Copy out precisely the line that holds "orange fish [282,222,351,247]" and all the lines following it in the data, up to and including the last one, and no others.

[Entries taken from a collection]
▬▬▬▬▬▬

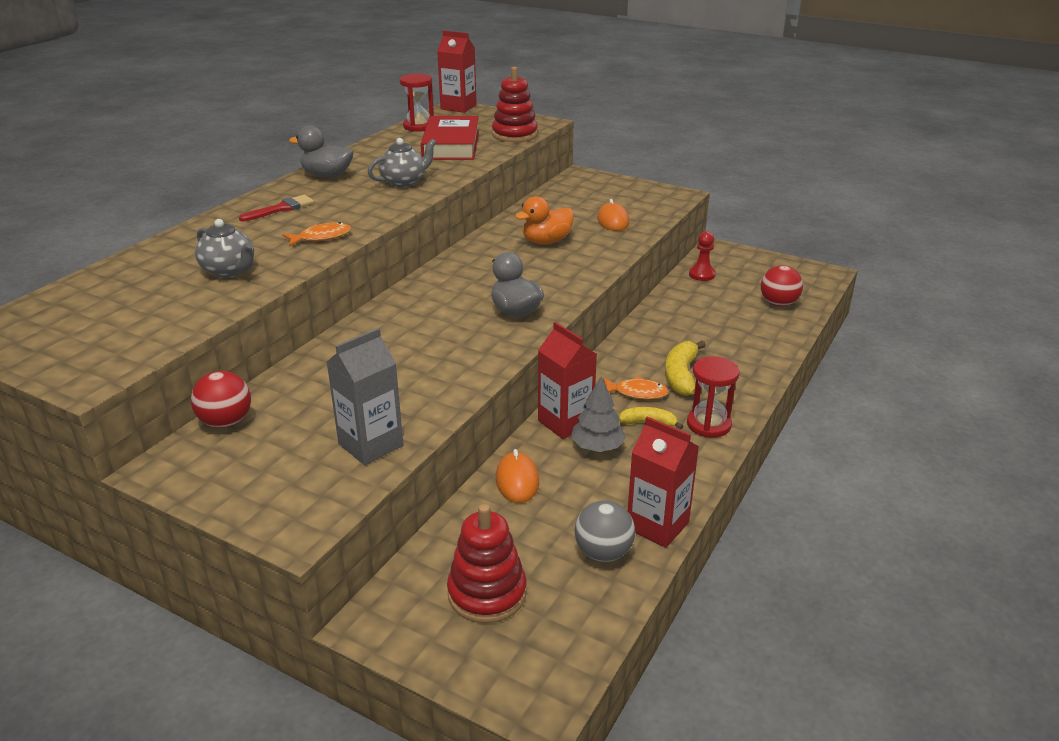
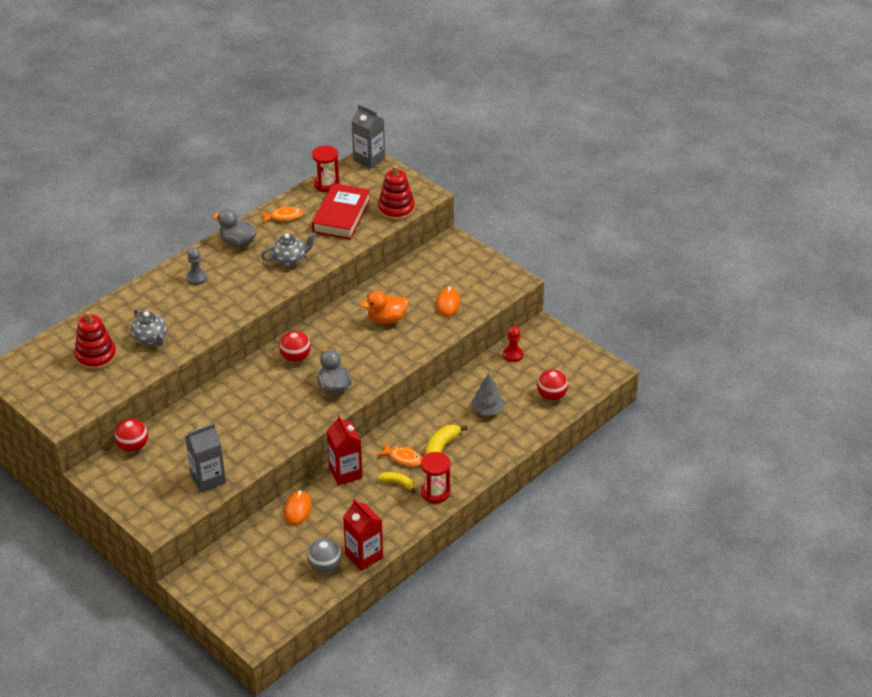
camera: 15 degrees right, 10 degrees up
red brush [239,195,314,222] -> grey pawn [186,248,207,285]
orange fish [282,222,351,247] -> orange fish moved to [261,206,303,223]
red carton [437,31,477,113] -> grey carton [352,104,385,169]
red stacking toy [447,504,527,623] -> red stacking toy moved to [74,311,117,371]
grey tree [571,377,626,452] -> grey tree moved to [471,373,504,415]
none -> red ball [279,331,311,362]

▬▬▬▬▬▬

## [ANSWER TO THIS PROBLEM]
orange fish [282,222,351,247] -> orange fish moved to [261,206,303,223]
red carton [437,31,477,113] -> grey carton [352,104,385,169]
red stacking toy [447,504,527,623] -> red stacking toy moved to [74,311,117,371]
grey tree [571,377,626,452] -> grey tree moved to [471,373,504,415]
none -> red ball [279,331,311,362]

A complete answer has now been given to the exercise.